> Directions
Please set down the line that contains "yellow mushroom [432,123,473,165]" and every line below it through the last, exactly as written, with no other lines.

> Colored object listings
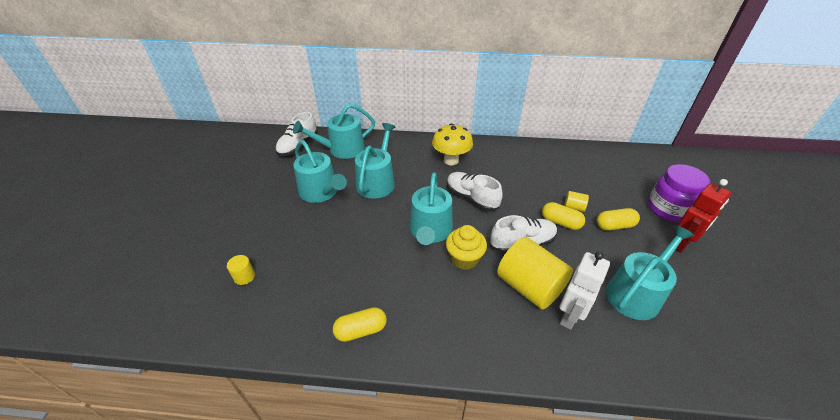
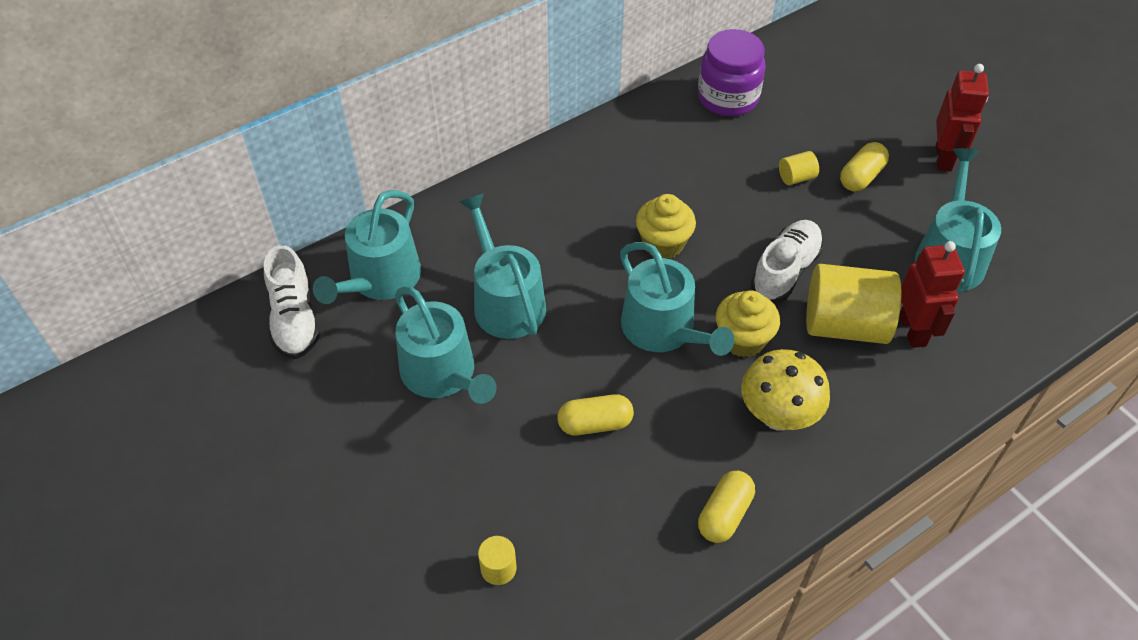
camera: 40 degrees left, 10 degrees up
turquoise watering can [293,140,347,203] -> turquoise watering can turned 45 degrees clockwise [395,286,497,404]
yellow mushroom [432,123,473,165] -> yellow mushroom moved to [741,349,830,430]
white shoe [447,172,503,211] -> yellow cupcake [636,194,696,259]
yellow capsule [542,202,585,230] -> yellow capsule moved to [557,394,634,435]
white robot [559,251,610,330] -> red robot [899,241,965,348]
purple jar [648,164,710,222] -> purple jar moved to [698,29,766,116]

> Solution for this problem
yellow mushroom [432,123,473,165] -> yellow mushroom moved to [741,349,830,430]
white shoe [447,172,503,211] -> yellow cupcake [636,194,696,259]
yellow capsule [542,202,585,230] -> yellow capsule moved to [557,394,634,435]
white robot [559,251,610,330] -> red robot [899,241,965,348]
purple jar [648,164,710,222] -> purple jar moved to [698,29,766,116]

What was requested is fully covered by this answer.